• Activity: From the records below, copy out exactly the lines from the one containing "type=moved; before=grey hexagon" to the one containing "type=removed; before=grey tooth", both included. Add nothing else.

(Colored object listings)

════════════════════

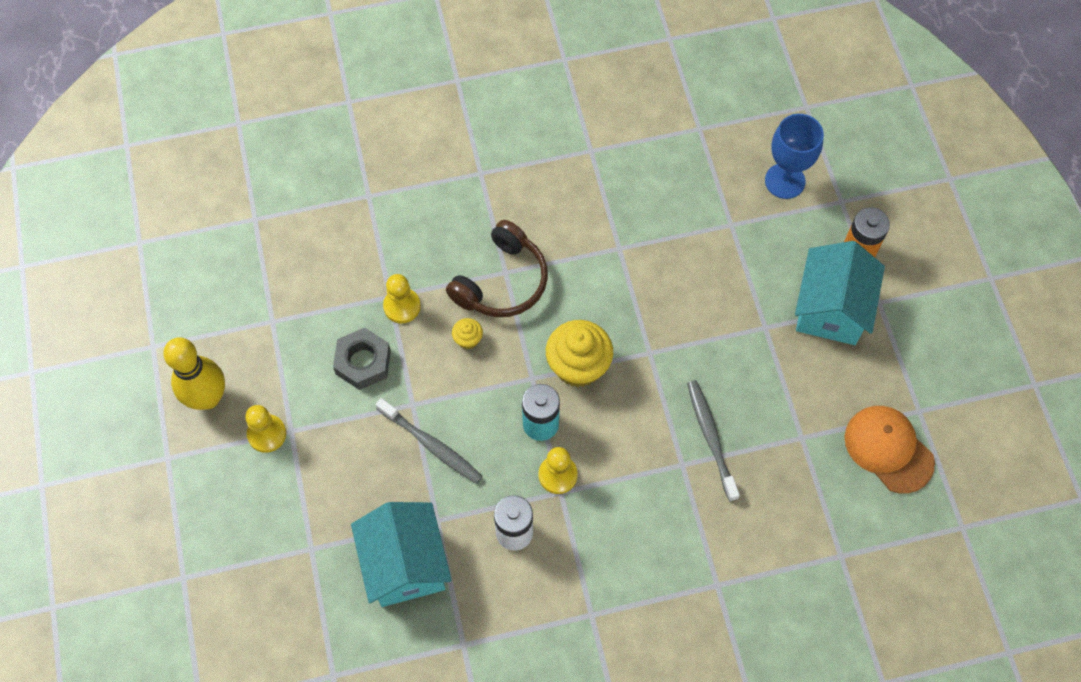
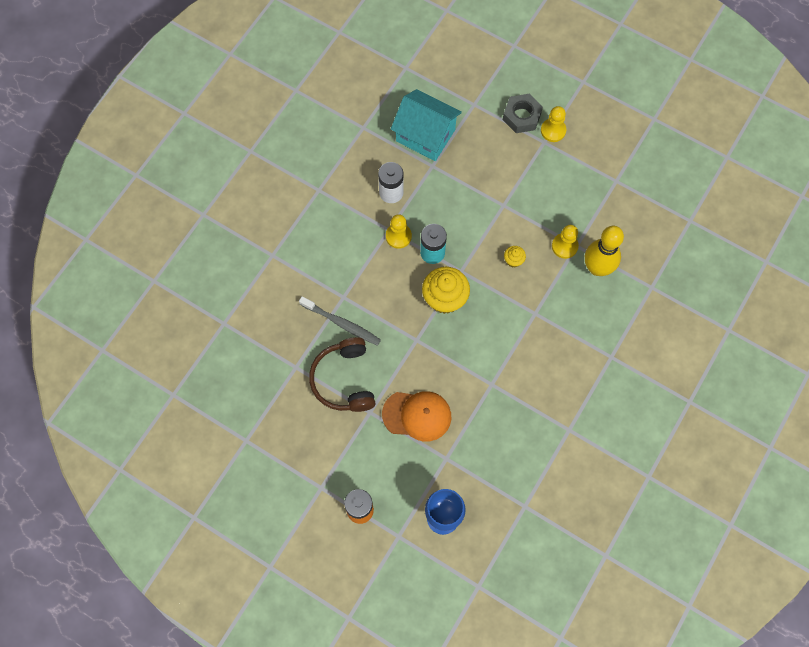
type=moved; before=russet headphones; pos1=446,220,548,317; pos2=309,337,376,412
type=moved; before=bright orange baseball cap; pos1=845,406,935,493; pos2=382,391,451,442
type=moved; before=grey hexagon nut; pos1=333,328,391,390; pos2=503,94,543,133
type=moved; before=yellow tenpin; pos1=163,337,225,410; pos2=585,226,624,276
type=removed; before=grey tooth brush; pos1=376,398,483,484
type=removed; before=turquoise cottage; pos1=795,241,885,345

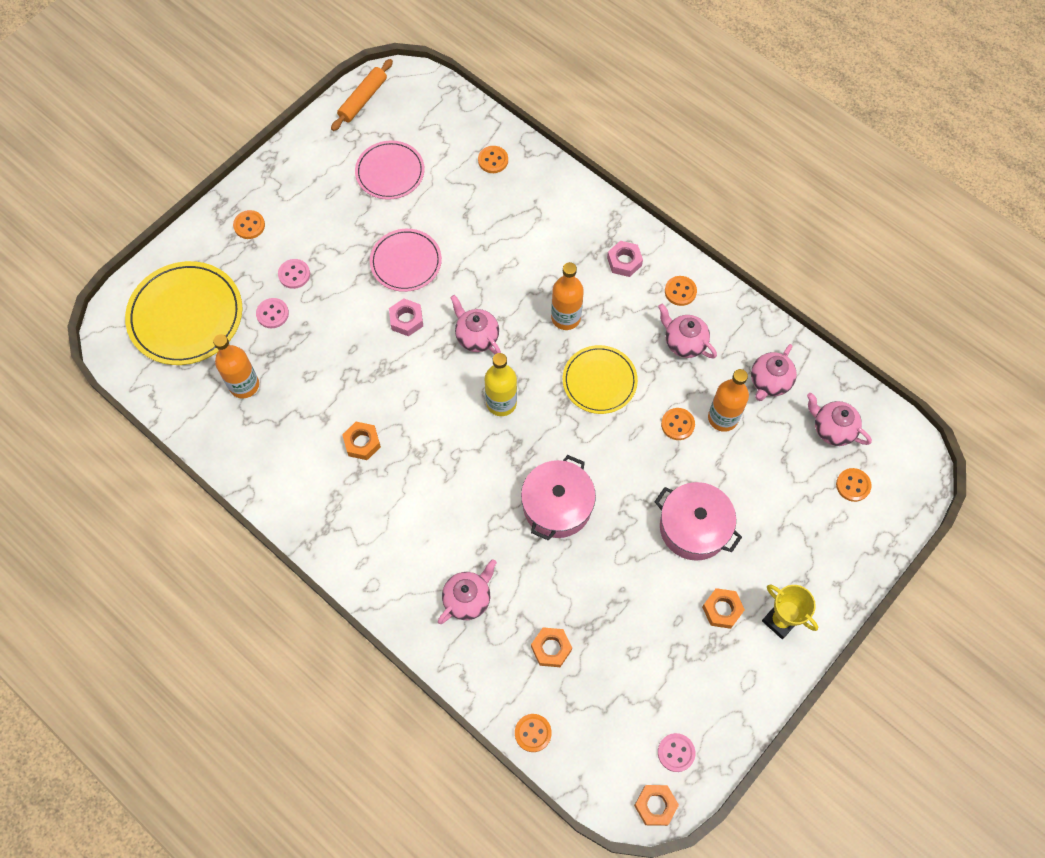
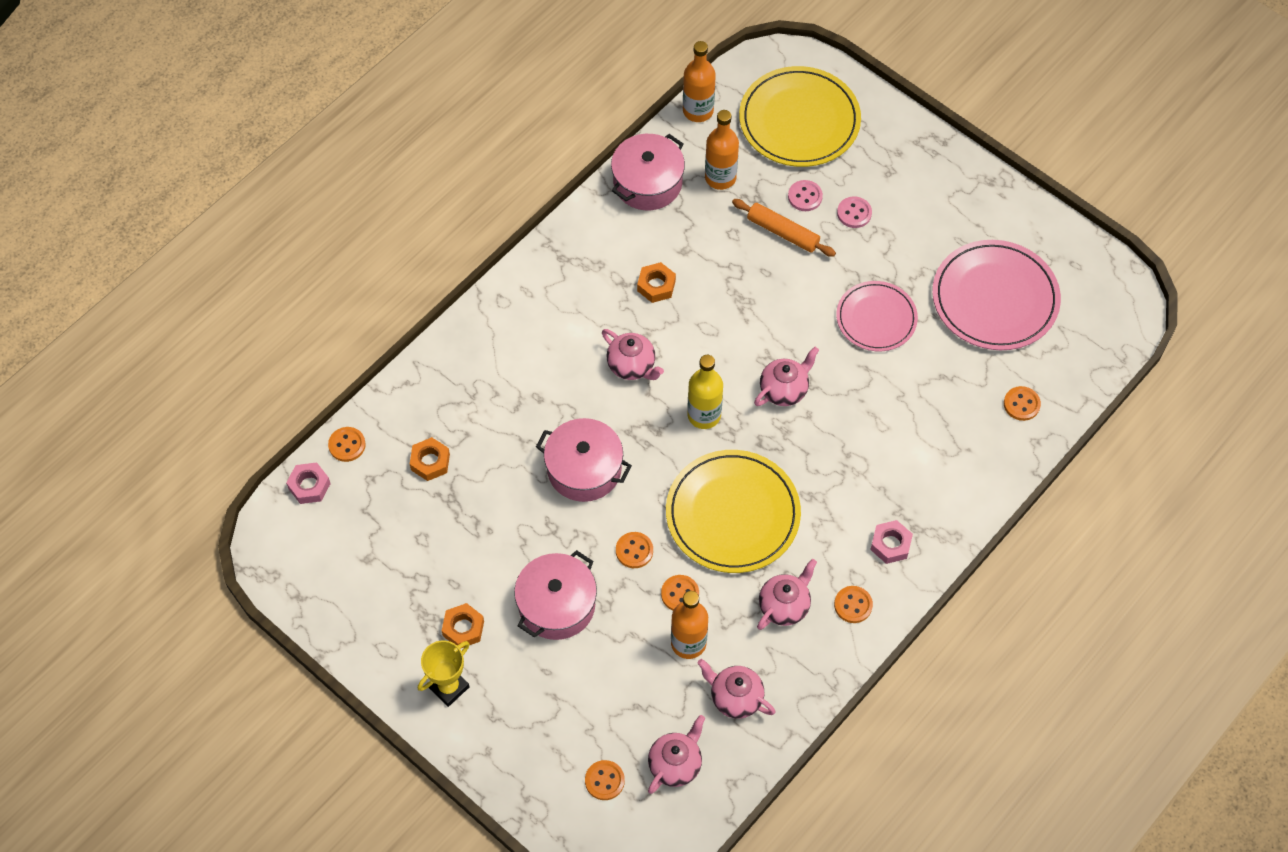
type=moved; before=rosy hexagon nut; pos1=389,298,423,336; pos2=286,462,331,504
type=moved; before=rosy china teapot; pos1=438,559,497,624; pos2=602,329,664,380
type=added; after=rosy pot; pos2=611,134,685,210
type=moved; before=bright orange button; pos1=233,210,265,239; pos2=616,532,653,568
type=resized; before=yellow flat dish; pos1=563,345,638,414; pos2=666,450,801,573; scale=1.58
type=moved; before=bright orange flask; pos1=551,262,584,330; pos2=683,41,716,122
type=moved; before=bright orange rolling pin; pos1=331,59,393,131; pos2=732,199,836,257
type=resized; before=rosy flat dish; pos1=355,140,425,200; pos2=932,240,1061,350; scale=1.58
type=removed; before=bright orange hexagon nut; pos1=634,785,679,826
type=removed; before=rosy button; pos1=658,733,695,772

════════════════════

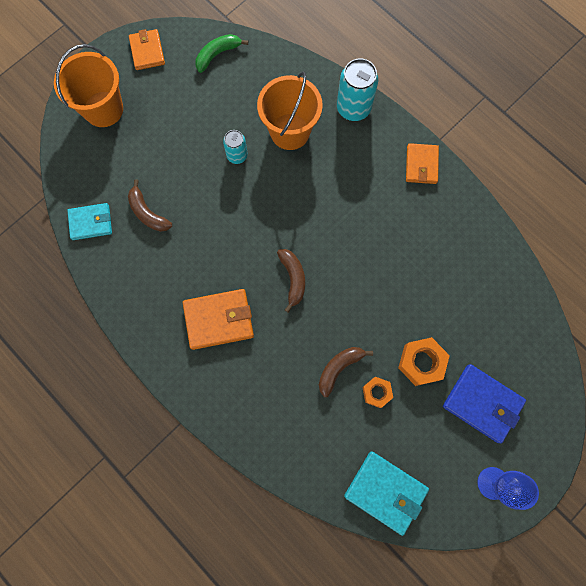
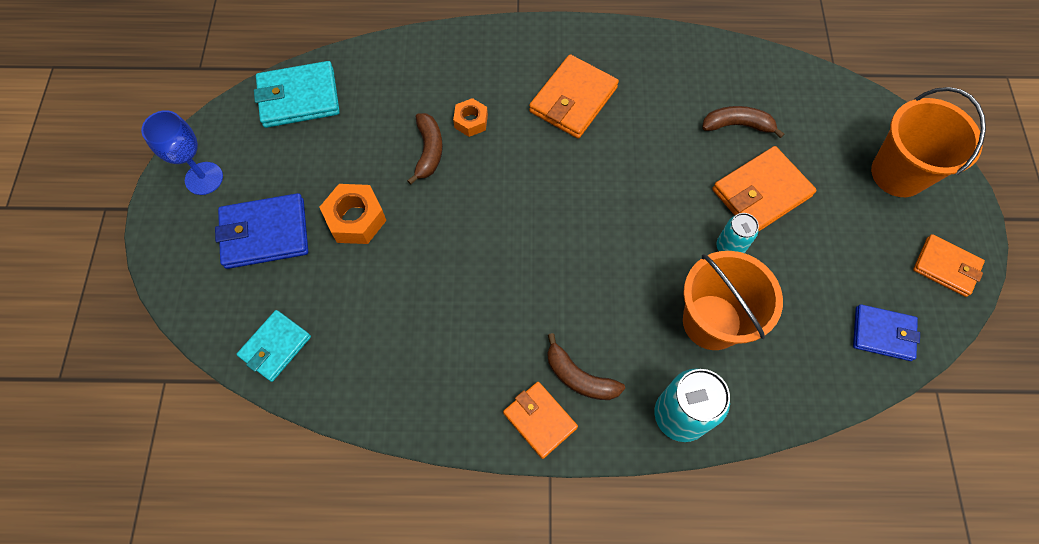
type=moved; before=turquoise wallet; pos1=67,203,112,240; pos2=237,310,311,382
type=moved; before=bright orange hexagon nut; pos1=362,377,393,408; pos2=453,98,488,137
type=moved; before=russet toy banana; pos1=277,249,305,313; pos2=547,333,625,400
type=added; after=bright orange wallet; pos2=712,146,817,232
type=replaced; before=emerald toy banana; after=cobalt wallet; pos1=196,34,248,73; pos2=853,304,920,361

════════════════════

• Solution to this exercise:
type=moved; before=grey hexagon nut; pos1=333,328,391,390; pos2=503,94,543,133
type=moved; before=yellow tenpin; pos1=163,337,225,410; pos2=585,226,624,276
type=removed; before=grey tooth brush; pos1=376,398,483,484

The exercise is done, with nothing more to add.